TASK PROMPT: I need each line of the entries below that includes the string "bowling".

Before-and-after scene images
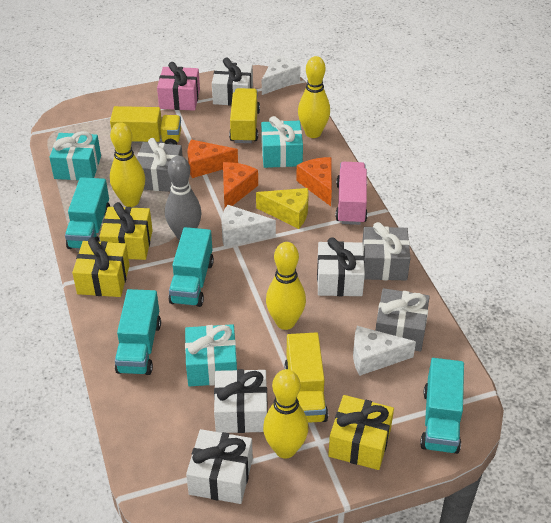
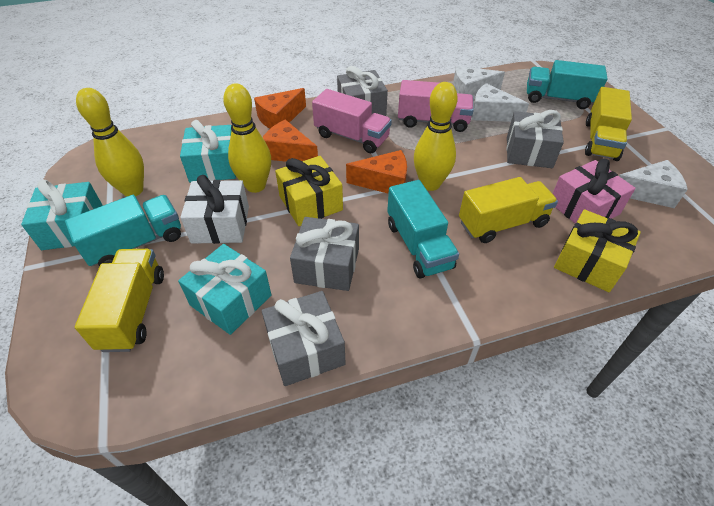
grey bowling pin: 1 -> 0
grey gift: 3 -> 4
pink truck: 1 -> 2
turquoise truck: 4 -> 3
white gift: 4 -> 1
yellow bowling pin: 4 -> 3
yellow cheese: 1 -> 0
yellow gift: 3 -> 2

WRITTEN RESPONSE:
grey bowling pin: 1 -> 0
yellow bowling pin: 4 -> 3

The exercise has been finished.